Transcribe only the part of the listing below that begins at the line containing "IC5 pin OUT: N_26 -> N_18" and runs to its final line, keeping both ends.

*MATERIALS PROVIDED*.
--- START ---

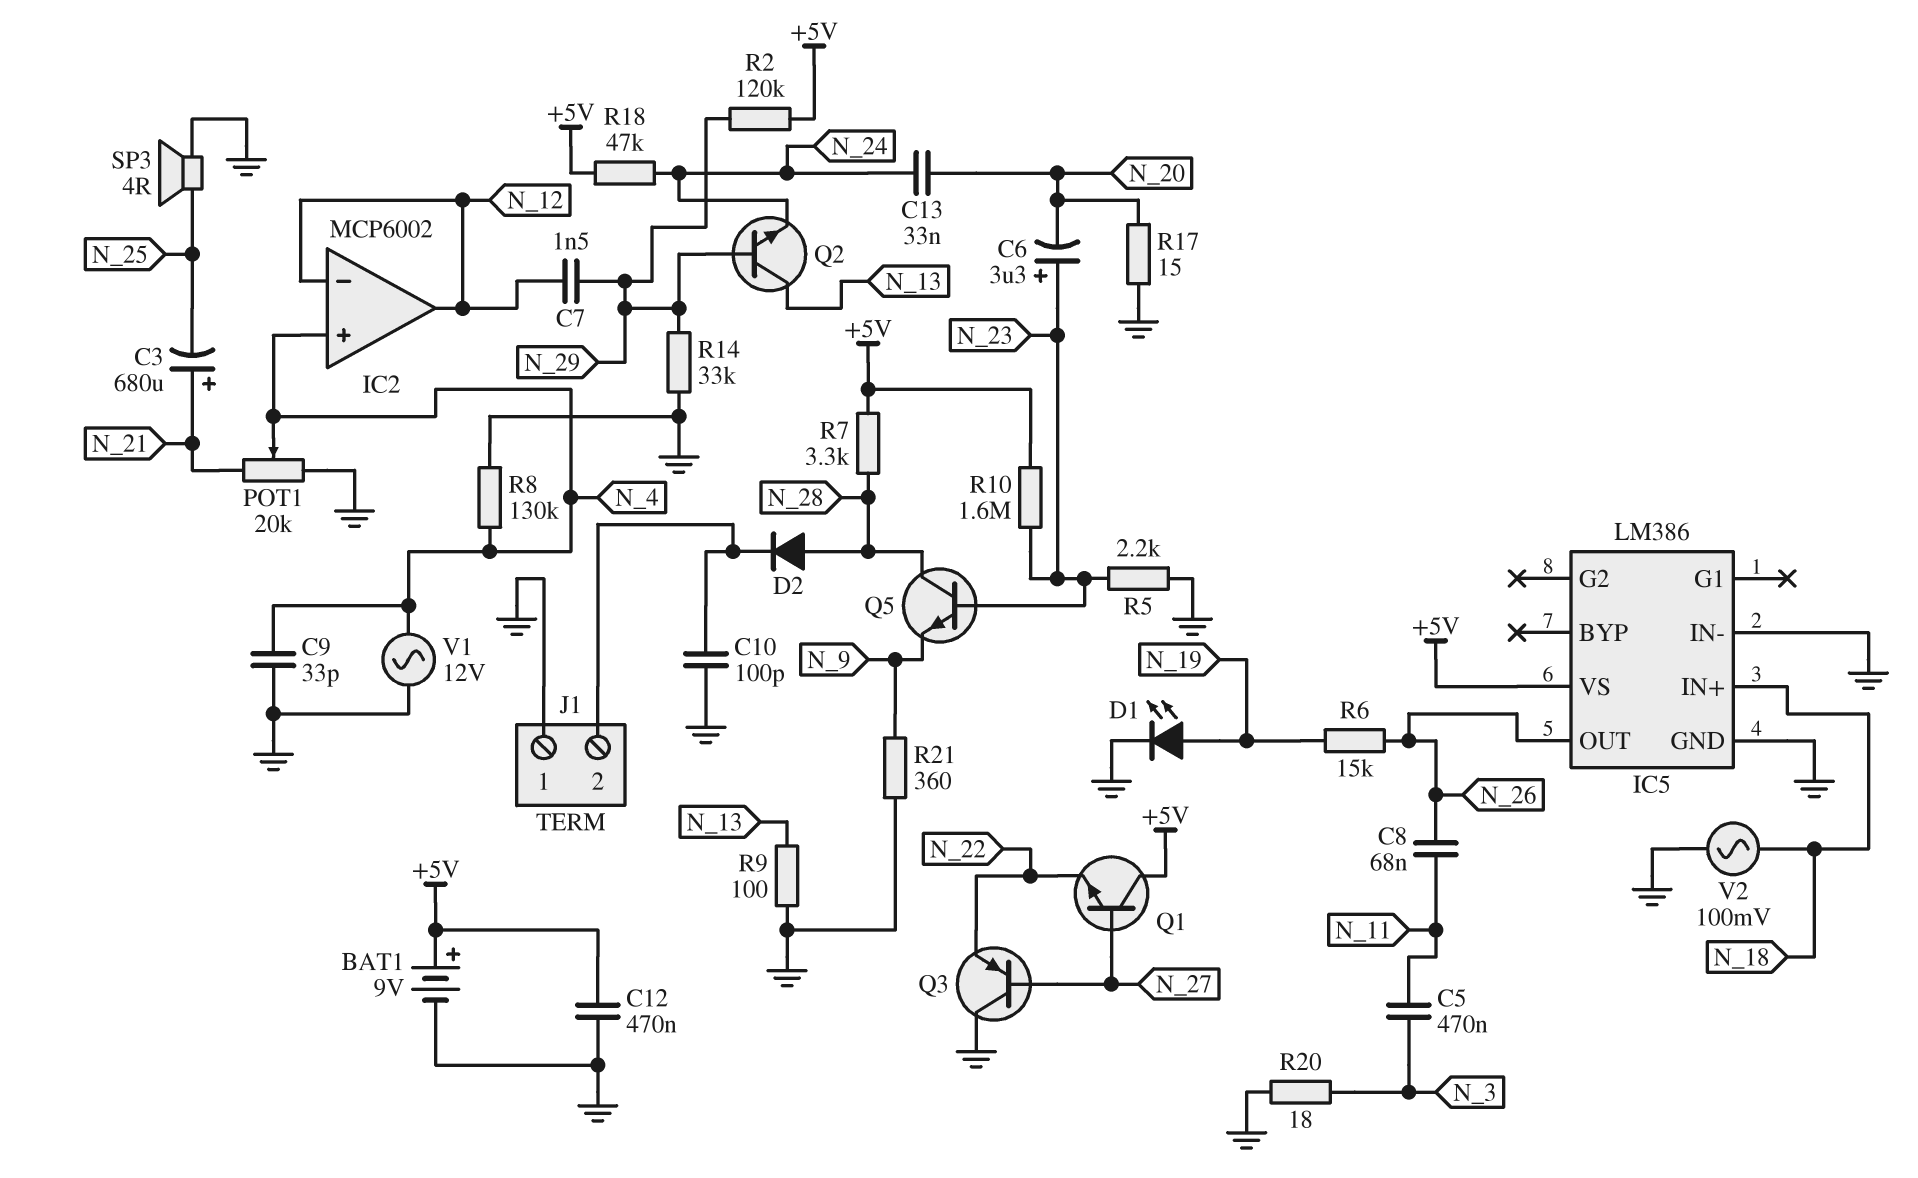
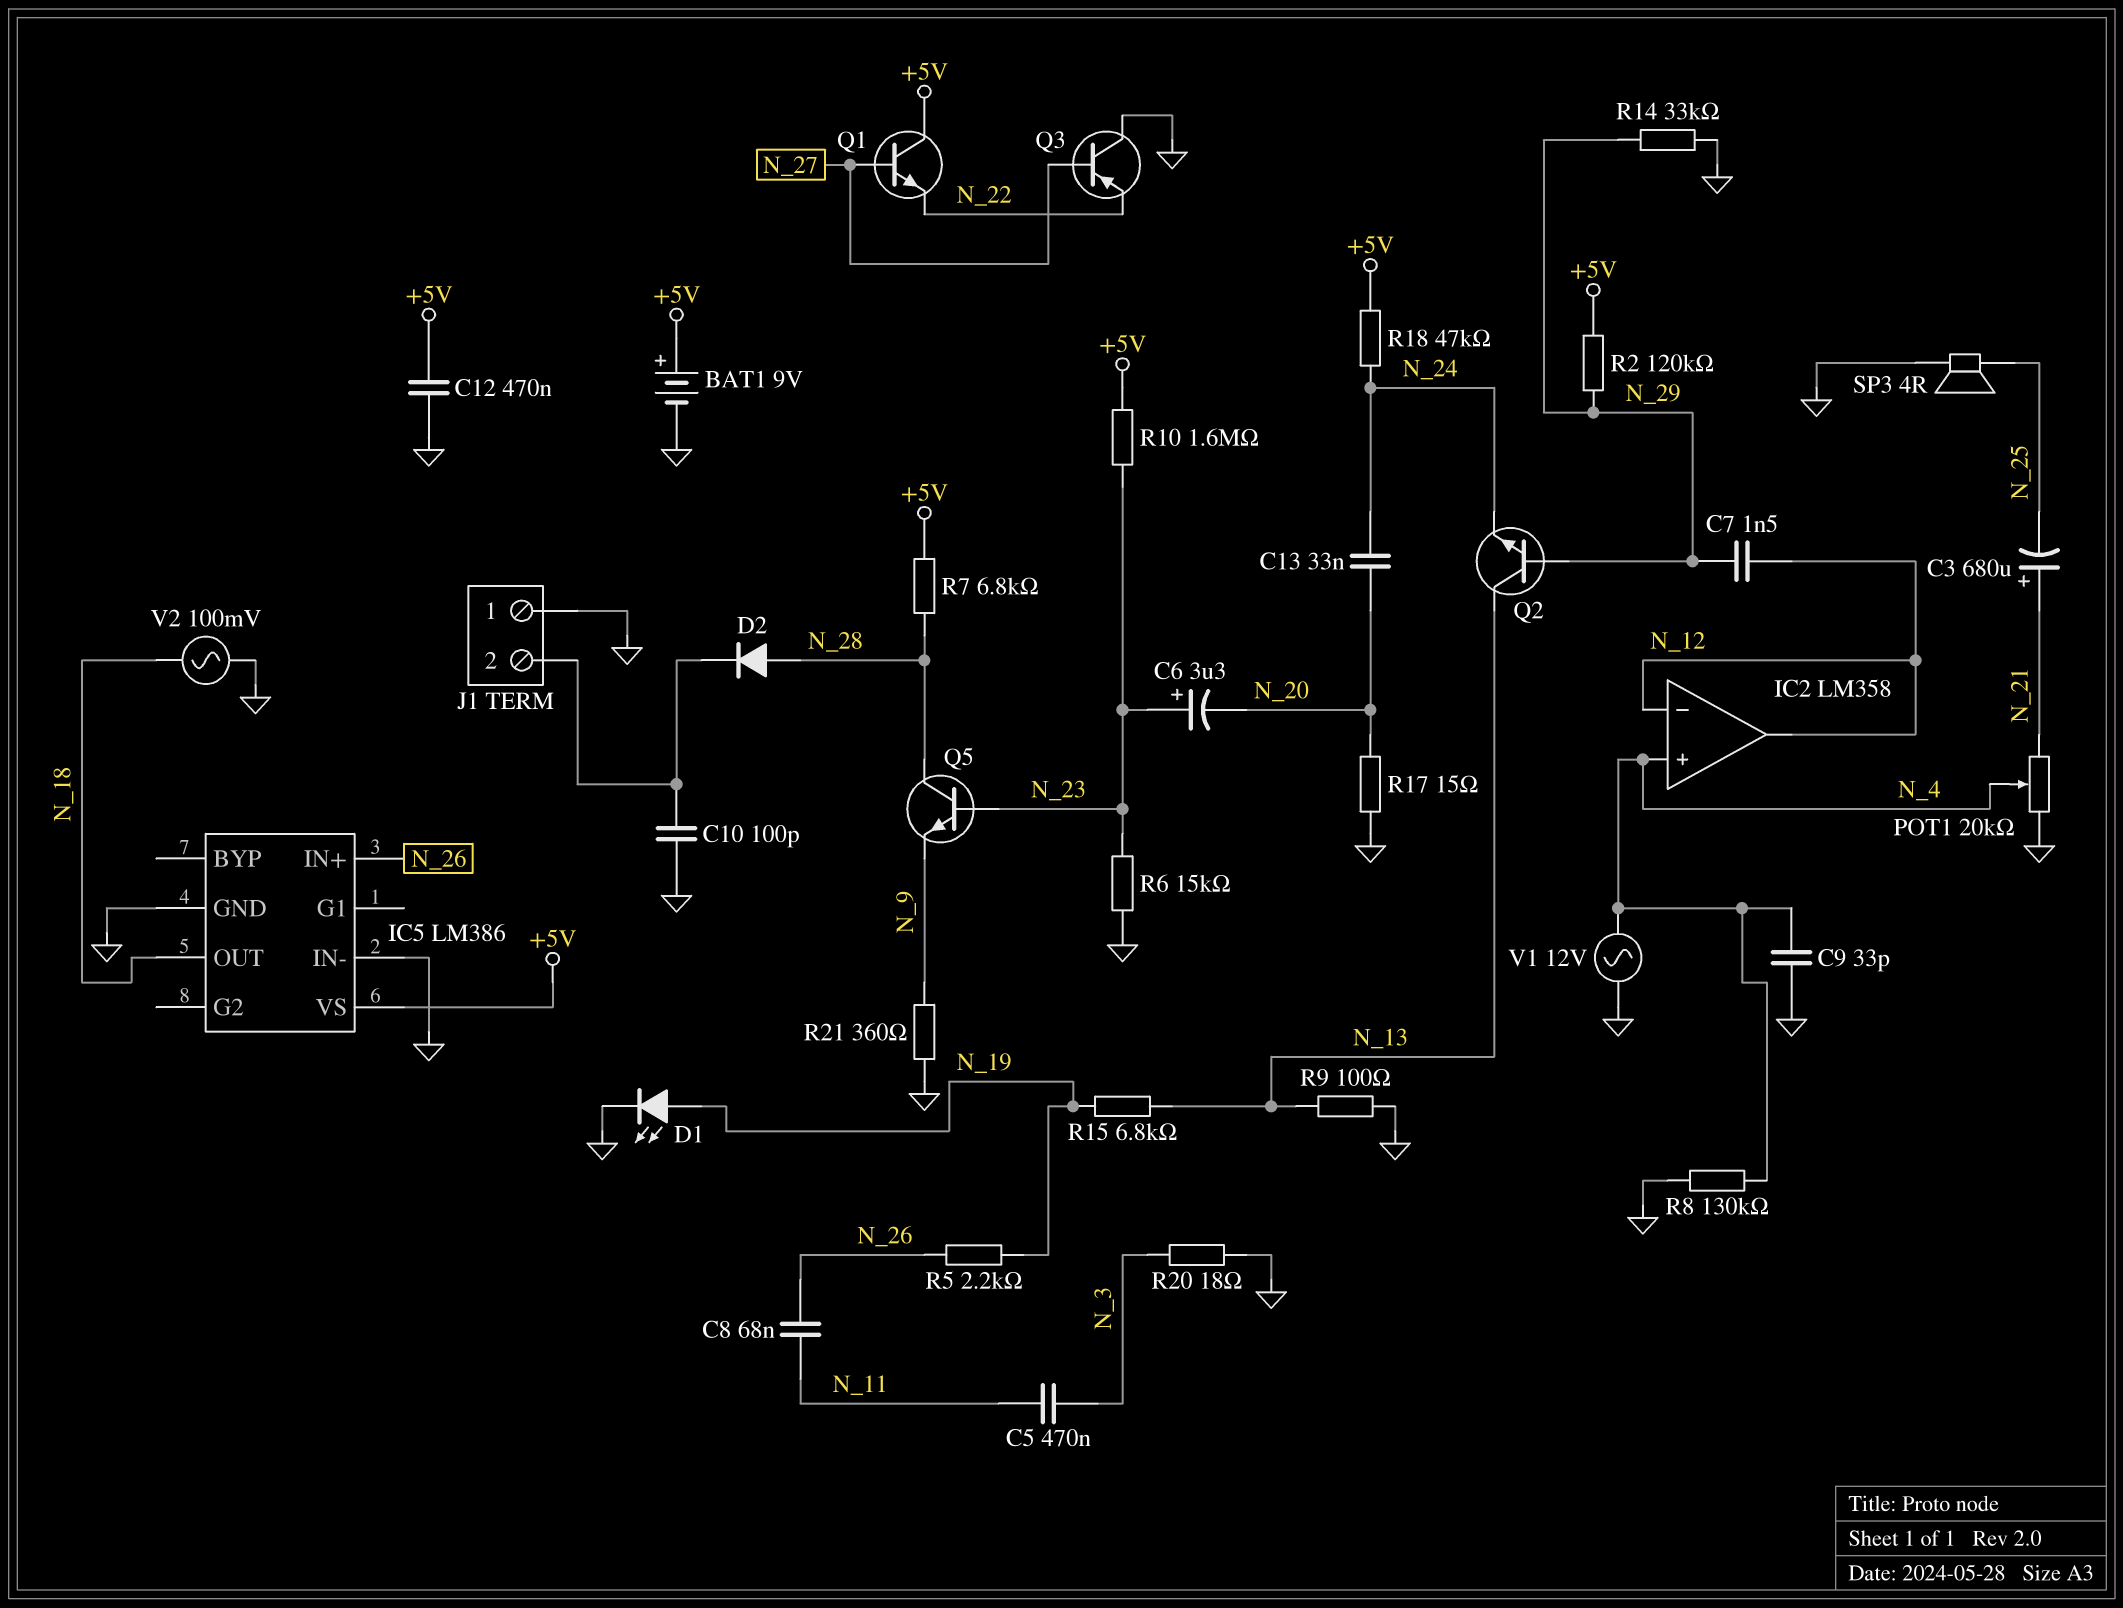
IC2: MCP6002 -> LM358
IC5 pin IN+: N_18 -> N_26
IC5 pin OUT: N_26 -> N_18
R5: 2.2k (GND, N_23) -> 2.2k (N_19, N_26)
R6: 15k (N_19, N_26) -> 15k (GND, N_23)
R7: 3.3k (+5V, N_28) -> 6.8k (+5V, N_28)
R15: none -> 6.8k (N_13, N_19)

--- END ---

*WRITTEN ANSWER*.
IC5 pin OUT: N_26 -> N_18
R5: 2.2k (GND, N_23) -> 2.2k (N_19, N_26)
R6: 15k (N_19, N_26) -> 15k (GND, N_23)
R7: 3.3k (+5V, N_28) -> 6.8k (+5V, N_28)
R15: none -> 6.8k (N_13, N_19)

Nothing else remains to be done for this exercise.